Material provided section start
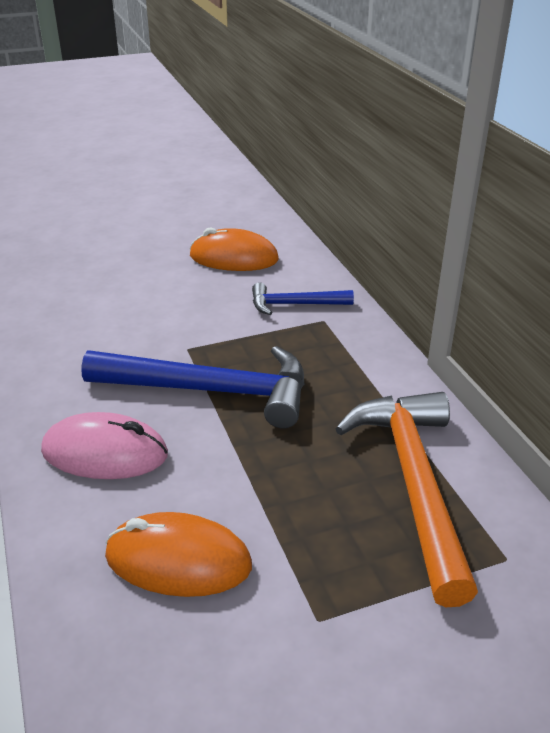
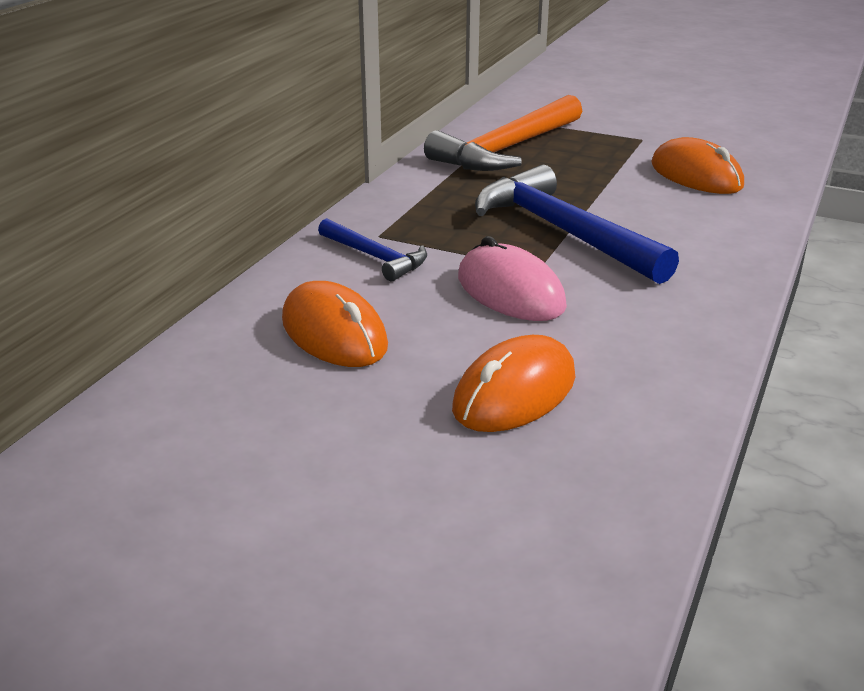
camera: 135 degrees left, 5 degrees down
(105, 453) = (697, 232): pink mouse -> pink mouse (510, 292)
(108, 272) = (514, 393): none -> orange mouse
Material provided section end
• What is needed: Take the word "mouse" and find each line of the material that contains it. Copy those lines.

• Answer to this problem:
(105, 453) = (697, 232): pink mouse -> pink mouse (510, 292)
(108, 272) = (514, 393): none -> orange mouse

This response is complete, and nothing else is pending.